Dataset excerpts:
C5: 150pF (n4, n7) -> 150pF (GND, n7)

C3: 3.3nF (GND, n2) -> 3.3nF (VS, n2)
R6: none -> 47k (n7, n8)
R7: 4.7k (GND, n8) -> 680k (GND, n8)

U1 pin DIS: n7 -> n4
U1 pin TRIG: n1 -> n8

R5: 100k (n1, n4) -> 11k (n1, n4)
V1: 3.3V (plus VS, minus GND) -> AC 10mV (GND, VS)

...

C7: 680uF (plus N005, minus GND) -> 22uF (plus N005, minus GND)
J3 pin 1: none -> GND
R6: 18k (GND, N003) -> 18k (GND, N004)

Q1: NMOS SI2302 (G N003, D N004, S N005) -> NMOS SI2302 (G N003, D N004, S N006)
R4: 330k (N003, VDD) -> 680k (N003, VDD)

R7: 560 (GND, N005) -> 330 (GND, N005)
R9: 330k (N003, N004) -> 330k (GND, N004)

Your goal: Of the entries above, repeat exactly the lines from the line with "C5: 150pF (n4, n7) -> 150pF (GND, n7)" through the line with "V1: 3.3V (plus", both of them included.

Reply:
C5: 150pF (n4, n7) -> 150pF (GND, n7)

C3: 3.3nF (GND, n2) -> 3.3nF (VS, n2)
R6: none -> 47k (n7, n8)
R7: 4.7k (GND, n8) -> 680k (GND, n8)

U1 pin DIS: n7 -> n4
U1 pin TRIG: n1 -> n8

R5: 100k (n1, n4) -> 11k (n1, n4)
V1: 3.3V (plus VS, minus GND) -> AC 10mV (GND, VS)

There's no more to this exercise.